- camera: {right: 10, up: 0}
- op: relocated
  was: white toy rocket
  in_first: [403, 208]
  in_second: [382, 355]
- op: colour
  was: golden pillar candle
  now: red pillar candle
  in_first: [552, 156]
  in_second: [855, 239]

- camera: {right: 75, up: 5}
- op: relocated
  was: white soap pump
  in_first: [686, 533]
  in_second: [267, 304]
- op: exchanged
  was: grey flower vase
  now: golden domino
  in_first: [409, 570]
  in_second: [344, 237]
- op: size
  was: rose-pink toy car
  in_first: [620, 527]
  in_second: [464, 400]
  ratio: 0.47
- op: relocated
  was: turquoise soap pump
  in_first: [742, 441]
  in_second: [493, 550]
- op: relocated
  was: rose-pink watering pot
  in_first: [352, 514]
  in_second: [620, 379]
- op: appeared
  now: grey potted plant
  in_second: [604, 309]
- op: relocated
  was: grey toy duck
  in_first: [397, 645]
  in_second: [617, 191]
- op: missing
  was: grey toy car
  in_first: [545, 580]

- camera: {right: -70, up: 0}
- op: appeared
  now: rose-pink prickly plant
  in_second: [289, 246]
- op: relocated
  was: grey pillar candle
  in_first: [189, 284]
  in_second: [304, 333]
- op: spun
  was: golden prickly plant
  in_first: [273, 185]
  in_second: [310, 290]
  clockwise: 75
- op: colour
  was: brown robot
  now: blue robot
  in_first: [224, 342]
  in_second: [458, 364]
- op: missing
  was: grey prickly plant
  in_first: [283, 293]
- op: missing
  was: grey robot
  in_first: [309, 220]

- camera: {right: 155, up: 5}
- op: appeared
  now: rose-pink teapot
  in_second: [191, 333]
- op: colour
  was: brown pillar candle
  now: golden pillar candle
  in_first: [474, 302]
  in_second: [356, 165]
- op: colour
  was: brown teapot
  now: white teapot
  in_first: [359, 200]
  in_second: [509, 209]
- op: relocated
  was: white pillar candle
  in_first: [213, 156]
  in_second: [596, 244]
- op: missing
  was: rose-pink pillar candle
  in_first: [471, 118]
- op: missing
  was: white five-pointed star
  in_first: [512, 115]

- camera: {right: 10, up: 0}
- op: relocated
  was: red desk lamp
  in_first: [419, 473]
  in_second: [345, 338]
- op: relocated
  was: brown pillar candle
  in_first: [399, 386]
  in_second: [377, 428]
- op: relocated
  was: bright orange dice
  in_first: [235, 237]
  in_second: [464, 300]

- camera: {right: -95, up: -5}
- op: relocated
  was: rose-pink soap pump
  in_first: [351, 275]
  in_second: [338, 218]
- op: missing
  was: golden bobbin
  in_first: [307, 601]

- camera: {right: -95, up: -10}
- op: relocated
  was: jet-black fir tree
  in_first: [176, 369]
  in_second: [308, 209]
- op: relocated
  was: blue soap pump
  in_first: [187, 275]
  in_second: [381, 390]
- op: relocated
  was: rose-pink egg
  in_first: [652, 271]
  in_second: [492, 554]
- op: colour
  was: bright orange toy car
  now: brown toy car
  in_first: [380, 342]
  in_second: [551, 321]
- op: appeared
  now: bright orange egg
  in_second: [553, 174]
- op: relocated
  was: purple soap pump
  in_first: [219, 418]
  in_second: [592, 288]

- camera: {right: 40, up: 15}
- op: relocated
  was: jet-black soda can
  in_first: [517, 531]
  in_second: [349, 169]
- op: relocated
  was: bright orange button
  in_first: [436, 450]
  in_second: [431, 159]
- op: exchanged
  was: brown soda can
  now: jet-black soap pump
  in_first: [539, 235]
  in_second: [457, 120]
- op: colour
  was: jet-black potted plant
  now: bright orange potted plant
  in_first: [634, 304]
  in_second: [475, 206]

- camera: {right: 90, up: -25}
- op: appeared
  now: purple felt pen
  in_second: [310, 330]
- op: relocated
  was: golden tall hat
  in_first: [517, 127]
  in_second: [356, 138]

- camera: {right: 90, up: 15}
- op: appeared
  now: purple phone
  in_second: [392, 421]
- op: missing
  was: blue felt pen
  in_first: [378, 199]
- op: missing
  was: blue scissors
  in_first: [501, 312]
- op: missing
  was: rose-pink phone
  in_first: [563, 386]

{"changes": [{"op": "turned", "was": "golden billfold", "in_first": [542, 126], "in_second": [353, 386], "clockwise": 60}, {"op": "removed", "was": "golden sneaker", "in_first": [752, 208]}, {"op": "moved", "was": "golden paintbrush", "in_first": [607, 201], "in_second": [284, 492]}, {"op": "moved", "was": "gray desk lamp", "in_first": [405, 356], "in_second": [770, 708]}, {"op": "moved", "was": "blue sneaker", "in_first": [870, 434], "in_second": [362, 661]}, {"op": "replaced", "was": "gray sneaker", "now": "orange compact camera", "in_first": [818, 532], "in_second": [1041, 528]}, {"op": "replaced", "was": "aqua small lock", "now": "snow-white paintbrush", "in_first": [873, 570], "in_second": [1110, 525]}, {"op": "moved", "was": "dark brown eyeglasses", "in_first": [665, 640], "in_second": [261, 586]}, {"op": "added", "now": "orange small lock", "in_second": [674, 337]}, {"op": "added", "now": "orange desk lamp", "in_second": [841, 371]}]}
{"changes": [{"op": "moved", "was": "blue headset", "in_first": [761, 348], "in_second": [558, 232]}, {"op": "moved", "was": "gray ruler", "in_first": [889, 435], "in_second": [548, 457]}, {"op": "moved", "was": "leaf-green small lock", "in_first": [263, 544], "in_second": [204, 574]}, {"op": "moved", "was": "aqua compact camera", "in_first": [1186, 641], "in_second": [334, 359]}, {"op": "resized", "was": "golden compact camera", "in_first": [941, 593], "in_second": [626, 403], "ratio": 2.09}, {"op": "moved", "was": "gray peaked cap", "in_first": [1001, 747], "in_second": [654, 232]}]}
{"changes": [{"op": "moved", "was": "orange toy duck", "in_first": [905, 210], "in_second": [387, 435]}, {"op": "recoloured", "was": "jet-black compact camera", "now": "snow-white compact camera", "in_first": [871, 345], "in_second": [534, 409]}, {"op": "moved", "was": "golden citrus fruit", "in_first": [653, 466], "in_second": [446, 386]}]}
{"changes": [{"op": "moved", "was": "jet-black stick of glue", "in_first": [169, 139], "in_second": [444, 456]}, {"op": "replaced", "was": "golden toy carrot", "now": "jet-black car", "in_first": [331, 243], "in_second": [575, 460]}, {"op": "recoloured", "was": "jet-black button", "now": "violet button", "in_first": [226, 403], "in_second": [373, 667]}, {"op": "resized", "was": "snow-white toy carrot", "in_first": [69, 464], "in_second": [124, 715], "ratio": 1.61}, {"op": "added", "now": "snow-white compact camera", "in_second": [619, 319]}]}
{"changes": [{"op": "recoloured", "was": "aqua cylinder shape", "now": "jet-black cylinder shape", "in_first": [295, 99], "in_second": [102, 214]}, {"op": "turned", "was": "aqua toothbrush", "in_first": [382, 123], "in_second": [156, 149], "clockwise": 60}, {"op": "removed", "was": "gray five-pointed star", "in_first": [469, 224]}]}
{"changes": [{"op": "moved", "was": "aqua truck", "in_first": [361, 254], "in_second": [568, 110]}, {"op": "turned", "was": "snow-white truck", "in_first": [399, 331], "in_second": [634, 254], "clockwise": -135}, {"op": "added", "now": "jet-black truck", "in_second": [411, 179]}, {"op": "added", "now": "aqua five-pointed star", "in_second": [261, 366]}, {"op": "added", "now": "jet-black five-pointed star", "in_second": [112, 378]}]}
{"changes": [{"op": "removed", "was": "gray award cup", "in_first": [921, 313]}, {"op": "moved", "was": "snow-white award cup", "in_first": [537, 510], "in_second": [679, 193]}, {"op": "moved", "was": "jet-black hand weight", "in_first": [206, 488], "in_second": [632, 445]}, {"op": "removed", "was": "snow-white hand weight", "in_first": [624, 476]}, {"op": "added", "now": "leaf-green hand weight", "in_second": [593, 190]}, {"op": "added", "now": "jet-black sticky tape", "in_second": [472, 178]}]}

□ □ □ □ □

**YOUR GOAL:** Please print the material above exactly as it appears, from its first line through the line containing "in_first: [552, 156]", inclusive, and stop there.

**TASK SOLUTION:**
- camera: {right: 10, up: 0}
- op: relocated
  was: white toy rocket
  in_first: [403, 208]
  in_second: [382, 355]
- op: colour
  was: golden pillar candle
  now: red pillar candle
  in_first: [552, 156]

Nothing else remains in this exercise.